══ GIVEN RECORDS

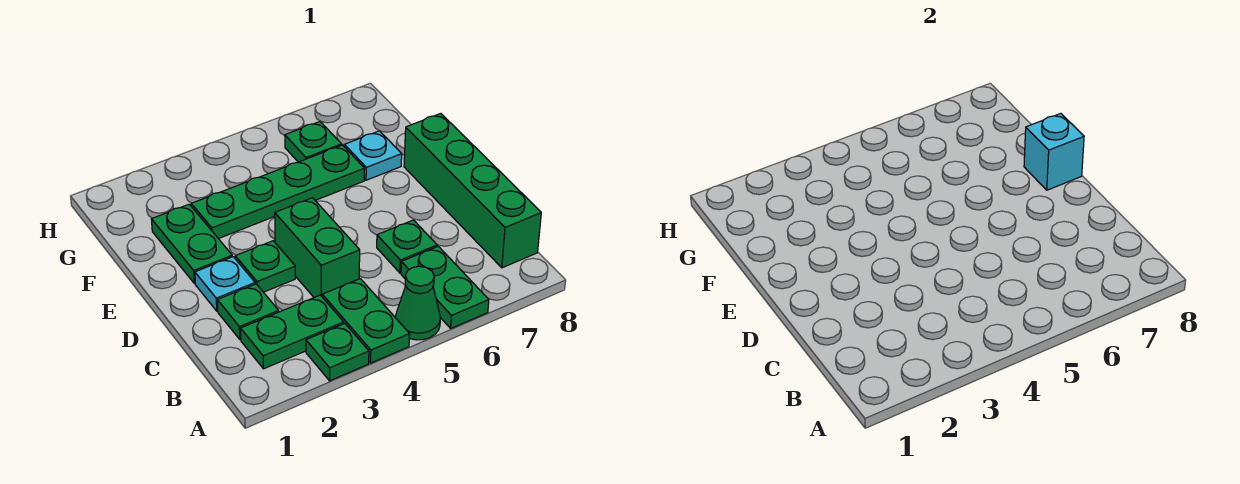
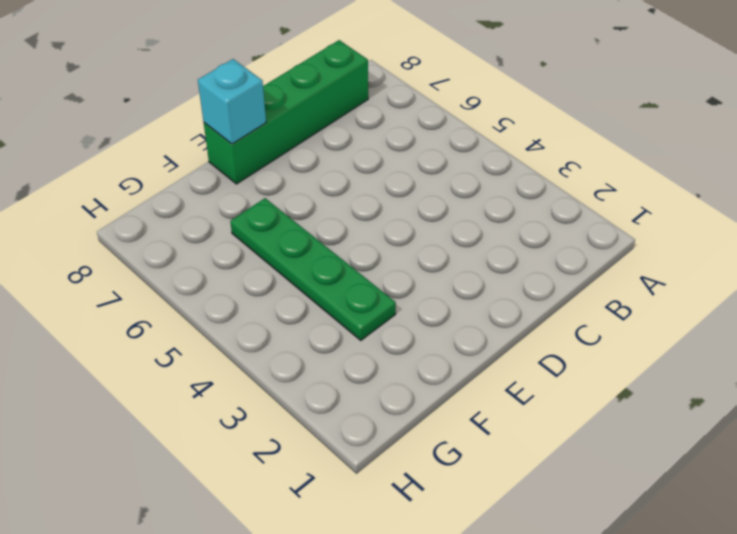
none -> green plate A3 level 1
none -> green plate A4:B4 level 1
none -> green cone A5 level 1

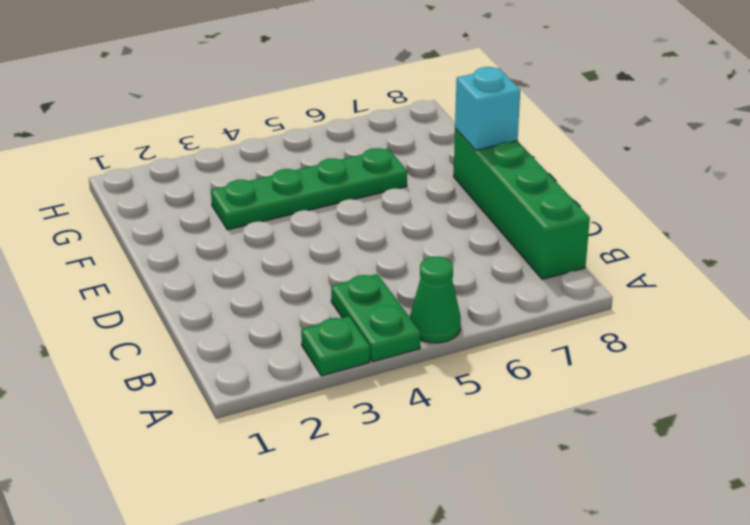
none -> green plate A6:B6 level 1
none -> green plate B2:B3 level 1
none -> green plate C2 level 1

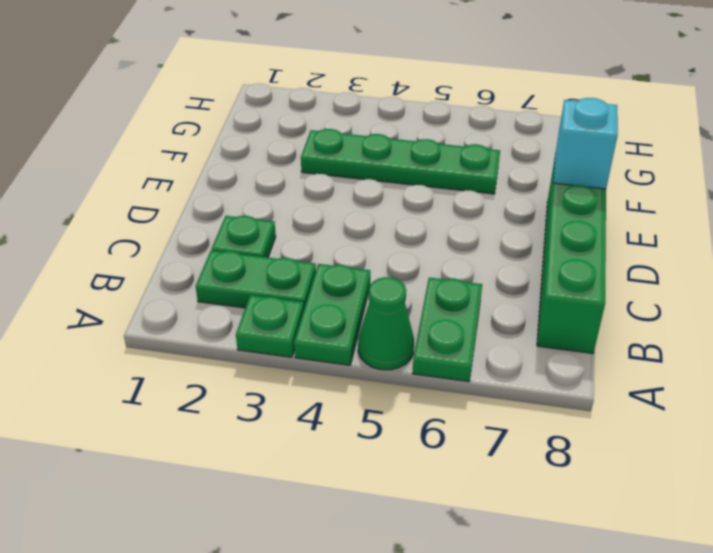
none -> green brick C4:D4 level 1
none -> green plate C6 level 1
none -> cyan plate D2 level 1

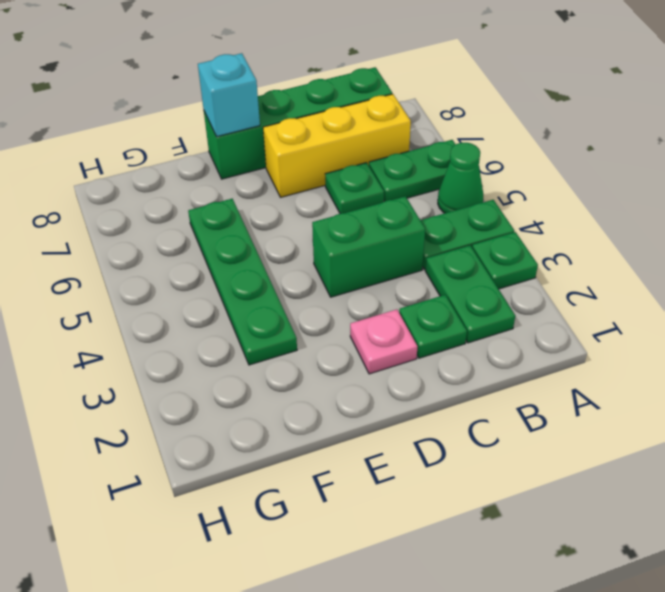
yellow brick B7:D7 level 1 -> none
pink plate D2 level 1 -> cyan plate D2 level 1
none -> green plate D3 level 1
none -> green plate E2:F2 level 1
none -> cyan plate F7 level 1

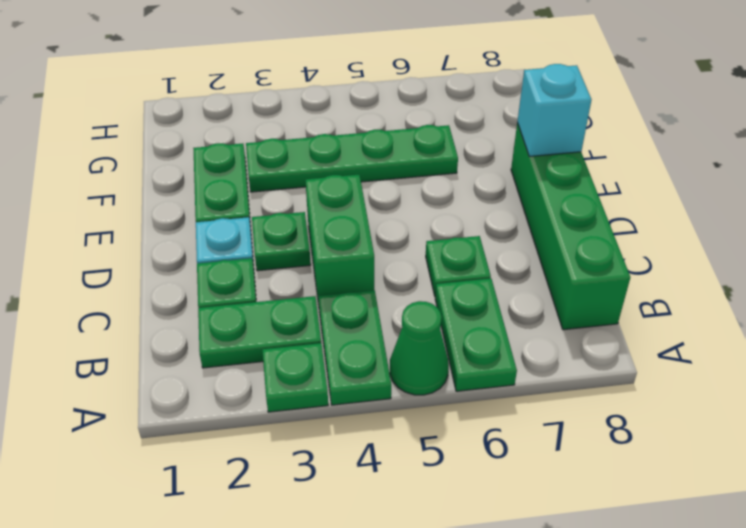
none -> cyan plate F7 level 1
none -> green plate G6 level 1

════
══ GIVEN RECORDS

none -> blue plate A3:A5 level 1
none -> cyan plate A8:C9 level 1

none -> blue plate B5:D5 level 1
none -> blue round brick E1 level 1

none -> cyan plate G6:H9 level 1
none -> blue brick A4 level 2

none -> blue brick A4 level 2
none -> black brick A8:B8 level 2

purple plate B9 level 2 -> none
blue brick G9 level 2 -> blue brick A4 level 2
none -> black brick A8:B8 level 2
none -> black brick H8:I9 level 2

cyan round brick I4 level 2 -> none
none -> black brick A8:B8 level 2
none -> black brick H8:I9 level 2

════

▶ [BRIEF] Which lines above carry the string "blue"? Copy those lines.

▶ [TASK SOLUTION]
none -> blue plate A3:A5 level 1
none -> blue plate B5:D5 level 1
none -> blue round brick E1 level 1
none -> blue brick A4 level 2
none -> blue brick A4 level 2
blue brick G9 level 2 -> blue brick A4 level 2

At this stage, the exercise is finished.